## Exercise requirements:
Copy out, word for word, the items from the very first one through the line that contains "blue L-shape: moved 1 px up", including both of those lines.

--- BEGIN Provided data ---

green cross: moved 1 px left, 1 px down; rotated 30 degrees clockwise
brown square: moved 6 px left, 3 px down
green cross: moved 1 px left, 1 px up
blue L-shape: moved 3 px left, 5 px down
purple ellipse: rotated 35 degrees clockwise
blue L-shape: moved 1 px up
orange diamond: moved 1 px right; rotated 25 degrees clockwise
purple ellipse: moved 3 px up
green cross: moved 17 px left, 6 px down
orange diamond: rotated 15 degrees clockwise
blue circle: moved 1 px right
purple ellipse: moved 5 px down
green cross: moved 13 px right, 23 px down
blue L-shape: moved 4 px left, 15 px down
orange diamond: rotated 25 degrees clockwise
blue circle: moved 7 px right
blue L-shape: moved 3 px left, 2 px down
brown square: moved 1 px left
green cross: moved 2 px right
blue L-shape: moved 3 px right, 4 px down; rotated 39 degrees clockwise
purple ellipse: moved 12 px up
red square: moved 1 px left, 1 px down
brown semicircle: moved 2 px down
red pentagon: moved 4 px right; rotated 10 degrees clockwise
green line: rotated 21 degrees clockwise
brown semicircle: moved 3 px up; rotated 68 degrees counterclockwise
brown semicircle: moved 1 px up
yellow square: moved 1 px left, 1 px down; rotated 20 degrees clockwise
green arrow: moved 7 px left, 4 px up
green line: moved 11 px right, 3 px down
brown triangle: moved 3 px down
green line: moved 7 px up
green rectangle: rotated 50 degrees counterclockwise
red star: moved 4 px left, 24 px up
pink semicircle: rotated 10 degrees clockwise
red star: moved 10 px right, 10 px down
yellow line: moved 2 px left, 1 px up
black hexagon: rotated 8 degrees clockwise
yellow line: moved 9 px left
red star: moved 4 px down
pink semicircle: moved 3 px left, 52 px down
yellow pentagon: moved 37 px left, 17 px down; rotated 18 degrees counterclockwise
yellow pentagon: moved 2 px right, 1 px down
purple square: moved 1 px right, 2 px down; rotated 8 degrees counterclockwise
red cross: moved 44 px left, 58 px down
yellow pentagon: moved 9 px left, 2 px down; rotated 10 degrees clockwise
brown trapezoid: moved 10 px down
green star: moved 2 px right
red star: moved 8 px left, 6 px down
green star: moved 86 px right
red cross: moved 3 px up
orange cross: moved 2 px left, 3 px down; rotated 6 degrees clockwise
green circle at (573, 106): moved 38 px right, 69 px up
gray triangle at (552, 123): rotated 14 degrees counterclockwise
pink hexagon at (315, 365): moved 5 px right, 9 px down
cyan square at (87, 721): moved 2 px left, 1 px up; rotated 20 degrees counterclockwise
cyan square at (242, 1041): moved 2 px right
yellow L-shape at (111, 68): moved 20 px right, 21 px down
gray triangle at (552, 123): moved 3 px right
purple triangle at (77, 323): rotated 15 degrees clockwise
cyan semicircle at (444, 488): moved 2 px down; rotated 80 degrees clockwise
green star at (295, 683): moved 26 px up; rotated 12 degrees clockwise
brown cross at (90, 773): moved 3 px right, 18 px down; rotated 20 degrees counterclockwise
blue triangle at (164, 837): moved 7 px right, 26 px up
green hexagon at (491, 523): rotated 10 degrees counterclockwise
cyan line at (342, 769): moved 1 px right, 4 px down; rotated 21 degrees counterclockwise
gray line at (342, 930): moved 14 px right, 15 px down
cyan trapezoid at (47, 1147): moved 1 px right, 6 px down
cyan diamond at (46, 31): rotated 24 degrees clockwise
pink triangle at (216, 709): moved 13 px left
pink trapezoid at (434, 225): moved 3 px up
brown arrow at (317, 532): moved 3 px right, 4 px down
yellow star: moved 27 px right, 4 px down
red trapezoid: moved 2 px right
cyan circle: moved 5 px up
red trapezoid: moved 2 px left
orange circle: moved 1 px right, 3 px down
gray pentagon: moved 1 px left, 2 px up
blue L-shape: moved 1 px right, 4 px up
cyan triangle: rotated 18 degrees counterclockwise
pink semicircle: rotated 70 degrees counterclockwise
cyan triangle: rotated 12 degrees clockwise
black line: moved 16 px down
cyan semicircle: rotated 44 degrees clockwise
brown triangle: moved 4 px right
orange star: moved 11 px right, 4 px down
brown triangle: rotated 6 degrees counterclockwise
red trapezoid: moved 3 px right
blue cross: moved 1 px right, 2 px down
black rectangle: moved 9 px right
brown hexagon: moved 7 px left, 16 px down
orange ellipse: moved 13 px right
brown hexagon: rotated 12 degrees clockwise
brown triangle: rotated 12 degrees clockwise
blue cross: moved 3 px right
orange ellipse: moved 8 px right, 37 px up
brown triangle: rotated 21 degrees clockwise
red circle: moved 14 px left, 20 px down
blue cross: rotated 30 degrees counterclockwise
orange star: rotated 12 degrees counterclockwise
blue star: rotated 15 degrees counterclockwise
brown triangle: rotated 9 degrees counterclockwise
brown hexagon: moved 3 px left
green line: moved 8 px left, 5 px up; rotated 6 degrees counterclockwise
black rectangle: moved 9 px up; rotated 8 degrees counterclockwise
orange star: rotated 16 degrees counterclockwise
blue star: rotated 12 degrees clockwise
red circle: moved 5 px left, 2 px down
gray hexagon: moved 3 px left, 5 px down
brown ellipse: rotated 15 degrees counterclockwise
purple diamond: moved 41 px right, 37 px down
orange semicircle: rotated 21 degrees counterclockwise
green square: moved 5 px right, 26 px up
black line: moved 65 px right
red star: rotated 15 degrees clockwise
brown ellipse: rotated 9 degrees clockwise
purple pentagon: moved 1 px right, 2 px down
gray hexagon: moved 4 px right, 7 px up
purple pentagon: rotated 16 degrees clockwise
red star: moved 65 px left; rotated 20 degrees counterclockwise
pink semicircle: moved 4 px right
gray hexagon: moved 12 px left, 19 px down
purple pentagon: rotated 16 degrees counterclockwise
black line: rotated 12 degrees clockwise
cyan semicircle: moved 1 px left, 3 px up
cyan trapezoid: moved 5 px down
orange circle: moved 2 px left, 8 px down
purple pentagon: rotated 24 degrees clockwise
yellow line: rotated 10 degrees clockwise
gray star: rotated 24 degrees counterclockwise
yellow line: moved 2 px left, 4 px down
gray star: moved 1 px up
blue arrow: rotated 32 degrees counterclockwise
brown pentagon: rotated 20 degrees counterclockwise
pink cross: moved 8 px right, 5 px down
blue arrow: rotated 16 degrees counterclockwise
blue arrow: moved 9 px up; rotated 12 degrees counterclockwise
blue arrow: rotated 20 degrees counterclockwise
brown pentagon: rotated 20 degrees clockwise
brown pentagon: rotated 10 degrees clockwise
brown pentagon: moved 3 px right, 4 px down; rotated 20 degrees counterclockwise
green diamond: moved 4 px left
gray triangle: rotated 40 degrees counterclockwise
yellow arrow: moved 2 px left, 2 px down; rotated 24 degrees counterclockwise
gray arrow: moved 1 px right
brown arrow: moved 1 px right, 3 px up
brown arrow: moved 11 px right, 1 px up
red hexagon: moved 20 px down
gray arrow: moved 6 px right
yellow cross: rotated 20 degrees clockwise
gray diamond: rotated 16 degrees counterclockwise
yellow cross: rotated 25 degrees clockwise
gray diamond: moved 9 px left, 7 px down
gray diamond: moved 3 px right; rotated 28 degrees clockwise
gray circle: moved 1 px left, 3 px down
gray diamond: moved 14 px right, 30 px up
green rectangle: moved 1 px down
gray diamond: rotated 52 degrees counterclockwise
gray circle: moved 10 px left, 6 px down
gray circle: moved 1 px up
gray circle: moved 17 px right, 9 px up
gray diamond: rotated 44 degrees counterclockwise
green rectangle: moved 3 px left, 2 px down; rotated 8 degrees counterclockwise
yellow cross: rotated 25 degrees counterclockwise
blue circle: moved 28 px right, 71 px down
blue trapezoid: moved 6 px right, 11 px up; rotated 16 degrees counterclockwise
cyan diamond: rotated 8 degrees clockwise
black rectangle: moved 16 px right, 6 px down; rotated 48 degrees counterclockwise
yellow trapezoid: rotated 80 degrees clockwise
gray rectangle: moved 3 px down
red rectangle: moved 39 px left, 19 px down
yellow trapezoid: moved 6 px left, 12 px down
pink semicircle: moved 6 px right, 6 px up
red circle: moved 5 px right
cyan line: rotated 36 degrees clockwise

--- END Provided data ---

## Written answer:
green cross: moved 1 px left, 1 px down; rotated 30 degrees clockwise
brown square: moved 6 px left, 3 px down
green cross: moved 1 px left, 1 px up
blue L-shape: moved 3 px left, 5 px down
purple ellipse: rotated 35 degrees clockwise
blue L-shape: moved 1 px up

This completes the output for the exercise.